▶ Instructions to follow
Retype the listing exactly, with no images.

▶ Source material
**********

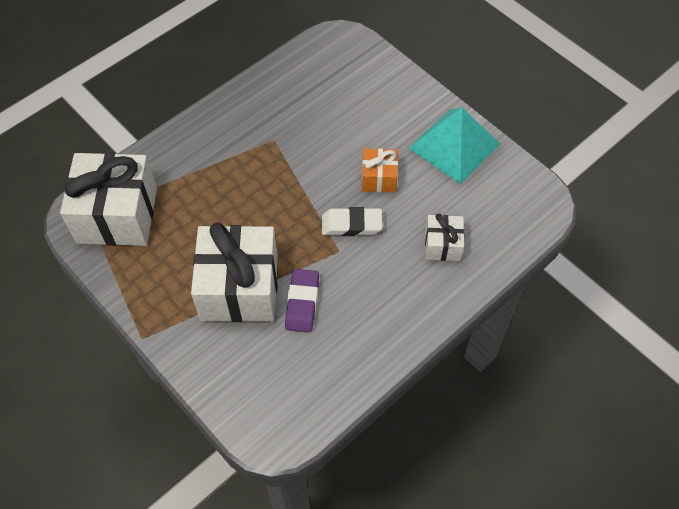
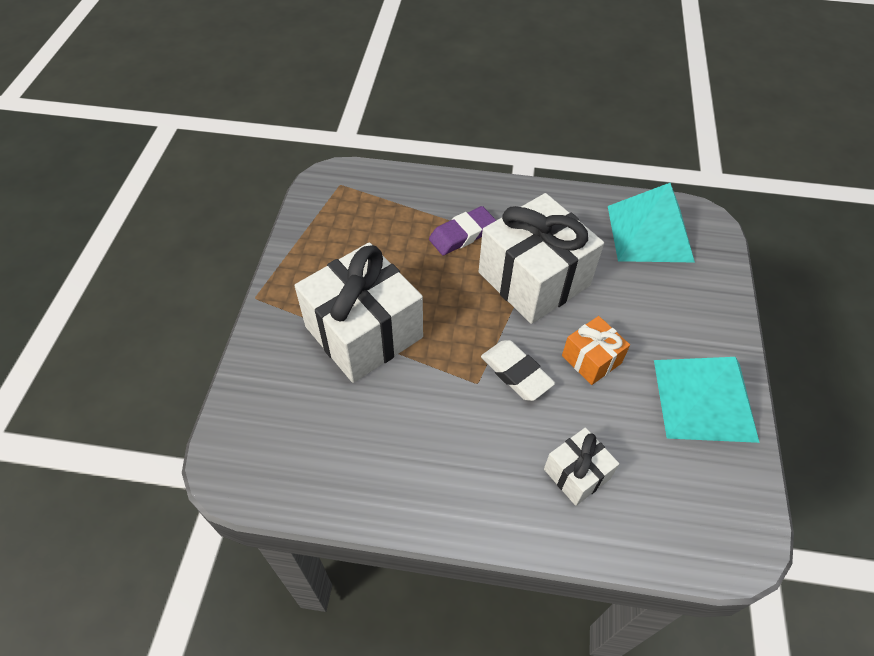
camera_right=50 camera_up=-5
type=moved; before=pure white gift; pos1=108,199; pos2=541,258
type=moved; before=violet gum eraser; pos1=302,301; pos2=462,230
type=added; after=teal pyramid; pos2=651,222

**********

▶ Response area
camera_right=50 camera_up=-5
type=moved; before=pure white gift; pos1=108,199; pos2=541,258
type=moved; before=violet gum eraser; pos1=302,301; pos2=462,230
type=added; after=teal pyramid; pos2=651,222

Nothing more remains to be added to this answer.